* [Work order]: Lines with the word "orange" in them must be copied from the records below.

* [Source records]:
####

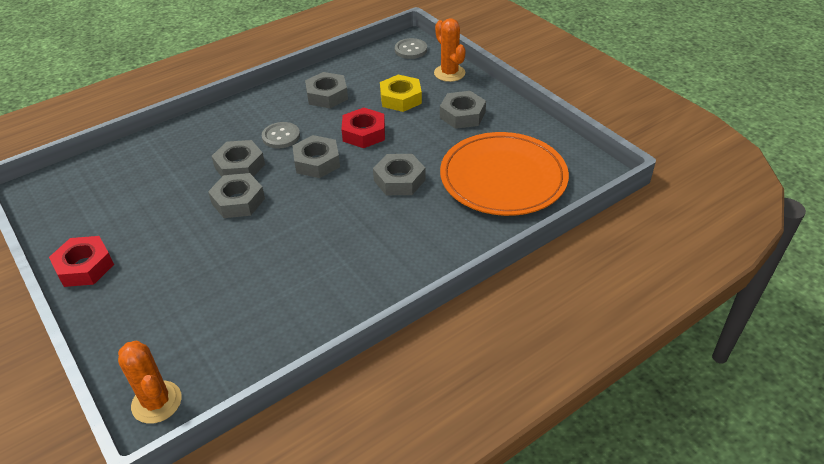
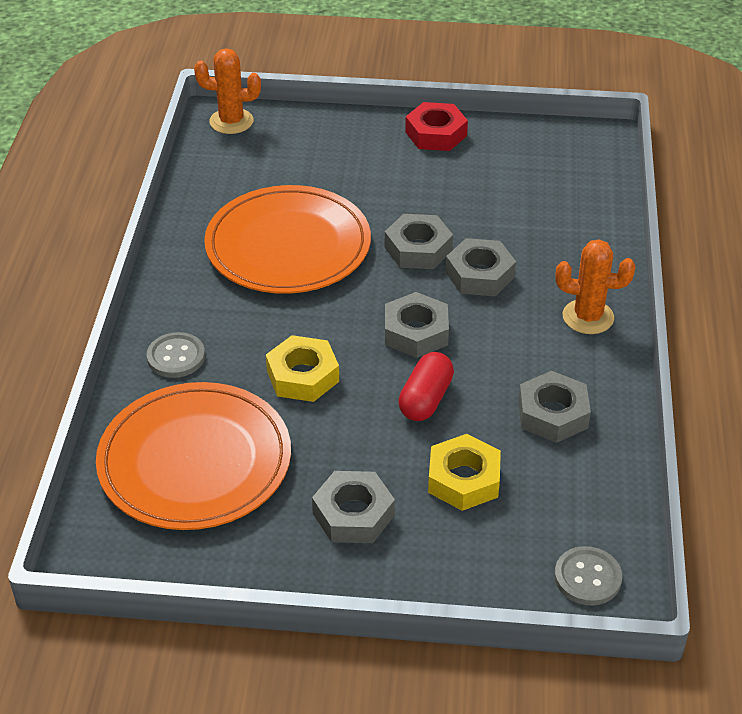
camera: 130 degrees right, 0 degrees up
(281, 136) = (502, 329): grey button -> grey button (176, 357)
(293, 257) = (288, 245): none -> orange plate
(364, 133) = (425, 399): red nut -> red capsule
(399, 180) = (302, 376): grey nut -> yellow nut
(449, 73) = (469, 575): orange cactus -> orange cactus (588, 317)

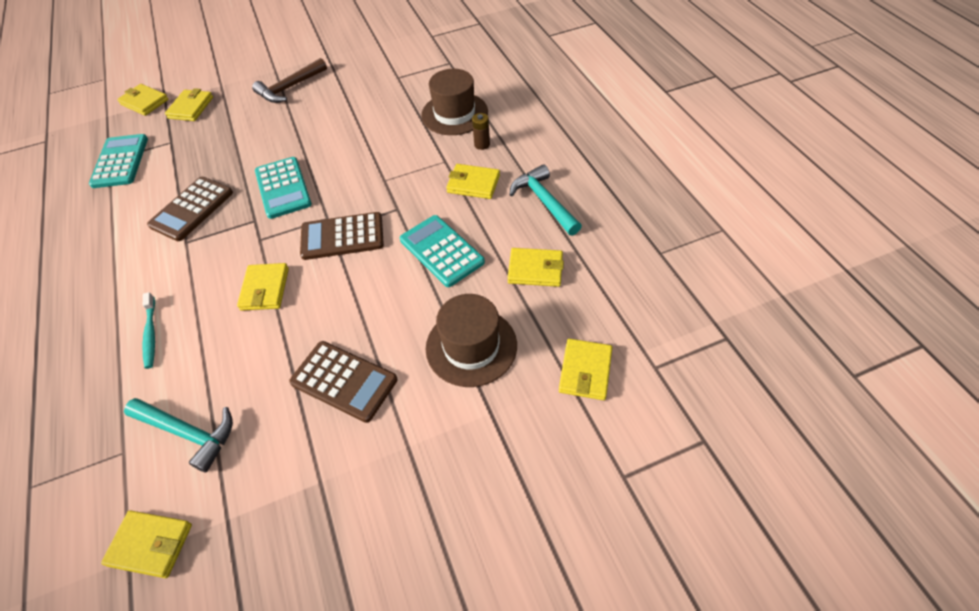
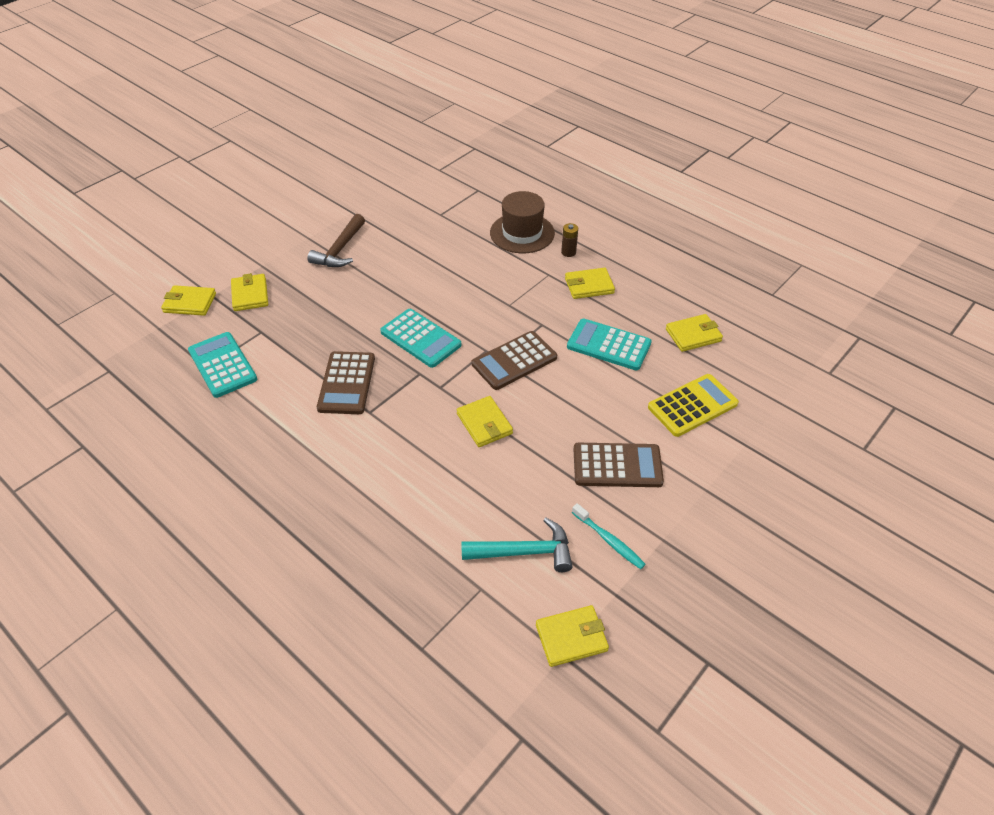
camera: 30 degrees left, 5 degrees down
(151, 334) = (413, 495): turquoise toothbrush -> turquoise toothbrush (609, 540)
(471, 346) = (692, 405): brown hat -> yellow calculator
(544, 201) = (657, 283): turquoise hammer -> none
(585, 371) = (786, 392): yellow wallet -> none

####

* [Exercise output]:
(293, 257) = (288, 245): none -> orange plate
(449, 73) = (469, 575): orange cactus -> orange cactus (588, 317)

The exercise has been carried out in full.